▸ **INSTRUCTION**: Lines from the top of the entries down to the line with "purple headphones: 4 -> 0" must be set down exactly as they stand, with both ends retained.

### INFORMATION

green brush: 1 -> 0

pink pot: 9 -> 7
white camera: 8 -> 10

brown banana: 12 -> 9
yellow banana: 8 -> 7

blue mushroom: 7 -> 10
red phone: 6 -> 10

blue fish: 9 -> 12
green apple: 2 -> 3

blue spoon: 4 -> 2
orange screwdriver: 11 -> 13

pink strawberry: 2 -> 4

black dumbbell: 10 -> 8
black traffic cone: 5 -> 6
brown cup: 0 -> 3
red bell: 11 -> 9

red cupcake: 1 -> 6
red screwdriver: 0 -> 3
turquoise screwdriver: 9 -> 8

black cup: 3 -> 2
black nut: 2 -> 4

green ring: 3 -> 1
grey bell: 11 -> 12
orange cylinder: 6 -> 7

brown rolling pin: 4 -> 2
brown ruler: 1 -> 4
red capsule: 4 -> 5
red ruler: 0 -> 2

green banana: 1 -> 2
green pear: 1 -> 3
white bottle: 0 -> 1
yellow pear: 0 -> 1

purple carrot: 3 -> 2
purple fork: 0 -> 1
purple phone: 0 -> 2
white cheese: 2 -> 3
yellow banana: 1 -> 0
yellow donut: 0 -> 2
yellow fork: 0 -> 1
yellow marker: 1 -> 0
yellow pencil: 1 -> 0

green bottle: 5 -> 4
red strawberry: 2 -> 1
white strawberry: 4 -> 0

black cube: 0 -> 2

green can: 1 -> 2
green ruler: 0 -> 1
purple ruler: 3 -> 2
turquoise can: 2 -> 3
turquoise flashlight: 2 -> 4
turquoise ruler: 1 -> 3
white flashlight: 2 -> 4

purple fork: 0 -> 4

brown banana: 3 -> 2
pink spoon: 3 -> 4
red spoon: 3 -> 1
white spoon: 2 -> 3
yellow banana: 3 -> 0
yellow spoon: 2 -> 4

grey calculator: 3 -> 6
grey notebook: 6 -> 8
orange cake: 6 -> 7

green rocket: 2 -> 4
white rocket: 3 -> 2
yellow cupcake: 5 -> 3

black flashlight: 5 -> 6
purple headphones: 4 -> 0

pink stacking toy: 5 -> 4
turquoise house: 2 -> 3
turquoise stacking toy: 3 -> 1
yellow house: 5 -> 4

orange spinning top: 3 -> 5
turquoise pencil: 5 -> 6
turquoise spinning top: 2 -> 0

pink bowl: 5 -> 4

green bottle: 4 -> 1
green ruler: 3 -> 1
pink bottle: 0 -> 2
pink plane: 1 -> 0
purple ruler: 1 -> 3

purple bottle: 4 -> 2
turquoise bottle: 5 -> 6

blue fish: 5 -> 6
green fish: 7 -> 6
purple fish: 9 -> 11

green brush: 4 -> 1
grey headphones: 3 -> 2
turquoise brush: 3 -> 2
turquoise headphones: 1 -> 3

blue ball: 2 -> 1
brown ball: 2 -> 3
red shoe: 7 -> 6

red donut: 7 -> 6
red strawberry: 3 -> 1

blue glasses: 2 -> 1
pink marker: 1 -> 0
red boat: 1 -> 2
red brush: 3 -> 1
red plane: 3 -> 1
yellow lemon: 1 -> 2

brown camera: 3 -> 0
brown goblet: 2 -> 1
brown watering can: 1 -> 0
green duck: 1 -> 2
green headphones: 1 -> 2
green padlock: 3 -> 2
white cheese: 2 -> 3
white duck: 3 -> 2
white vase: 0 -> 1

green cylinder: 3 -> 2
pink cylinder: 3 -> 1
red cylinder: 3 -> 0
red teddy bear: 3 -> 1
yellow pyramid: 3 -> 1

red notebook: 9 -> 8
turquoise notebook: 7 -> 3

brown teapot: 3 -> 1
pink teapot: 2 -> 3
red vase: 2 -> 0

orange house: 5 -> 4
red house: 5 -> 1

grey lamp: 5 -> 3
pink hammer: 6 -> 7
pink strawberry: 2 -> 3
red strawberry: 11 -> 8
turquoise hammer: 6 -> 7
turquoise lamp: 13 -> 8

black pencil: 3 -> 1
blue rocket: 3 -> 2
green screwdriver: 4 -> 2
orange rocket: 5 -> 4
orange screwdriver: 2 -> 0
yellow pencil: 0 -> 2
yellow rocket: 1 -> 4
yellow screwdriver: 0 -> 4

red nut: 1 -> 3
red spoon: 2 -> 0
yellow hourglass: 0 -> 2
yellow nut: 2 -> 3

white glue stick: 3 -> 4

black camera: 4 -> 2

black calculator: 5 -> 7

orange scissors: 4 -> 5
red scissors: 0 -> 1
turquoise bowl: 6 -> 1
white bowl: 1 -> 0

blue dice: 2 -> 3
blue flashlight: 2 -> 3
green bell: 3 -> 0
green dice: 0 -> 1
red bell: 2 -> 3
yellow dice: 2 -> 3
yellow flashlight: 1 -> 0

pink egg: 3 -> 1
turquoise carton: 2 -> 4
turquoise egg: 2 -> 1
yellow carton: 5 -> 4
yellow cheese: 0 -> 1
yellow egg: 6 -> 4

######

▸ **COMPLETED TASK**:
green brush: 1 -> 0

pink pot: 9 -> 7
white camera: 8 -> 10

brown banana: 12 -> 9
yellow banana: 8 -> 7

blue mushroom: 7 -> 10
red phone: 6 -> 10

blue fish: 9 -> 12
green apple: 2 -> 3

blue spoon: 4 -> 2
orange screwdriver: 11 -> 13

pink strawberry: 2 -> 4

black dumbbell: 10 -> 8
black traffic cone: 5 -> 6
brown cup: 0 -> 3
red bell: 11 -> 9

red cupcake: 1 -> 6
red screwdriver: 0 -> 3
turquoise screwdriver: 9 -> 8

black cup: 3 -> 2
black nut: 2 -> 4

green ring: 3 -> 1
grey bell: 11 -> 12
orange cylinder: 6 -> 7

brown rolling pin: 4 -> 2
brown ruler: 1 -> 4
red capsule: 4 -> 5
red ruler: 0 -> 2

green banana: 1 -> 2
green pear: 1 -> 3
white bottle: 0 -> 1
yellow pear: 0 -> 1

purple carrot: 3 -> 2
purple fork: 0 -> 1
purple phone: 0 -> 2
white cheese: 2 -> 3
yellow banana: 1 -> 0
yellow donut: 0 -> 2
yellow fork: 0 -> 1
yellow marker: 1 -> 0
yellow pencil: 1 -> 0

green bottle: 5 -> 4
red strawberry: 2 -> 1
white strawberry: 4 -> 0

black cube: 0 -> 2

green can: 1 -> 2
green ruler: 0 -> 1
purple ruler: 3 -> 2
turquoise can: 2 -> 3
turquoise flashlight: 2 -> 4
turquoise ruler: 1 -> 3
white flashlight: 2 -> 4

purple fork: 0 -> 4

brown banana: 3 -> 2
pink spoon: 3 -> 4
red spoon: 3 -> 1
white spoon: 2 -> 3
yellow banana: 3 -> 0
yellow spoon: 2 -> 4

grey calculator: 3 -> 6
grey notebook: 6 -> 8
orange cake: 6 -> 7

green rocket: 2 -> 4
white rocket: 3 -> 2
yellow cupcake: 5 -> 3

black flashlight: 5 -> 6
purple headphones: 4 -> 0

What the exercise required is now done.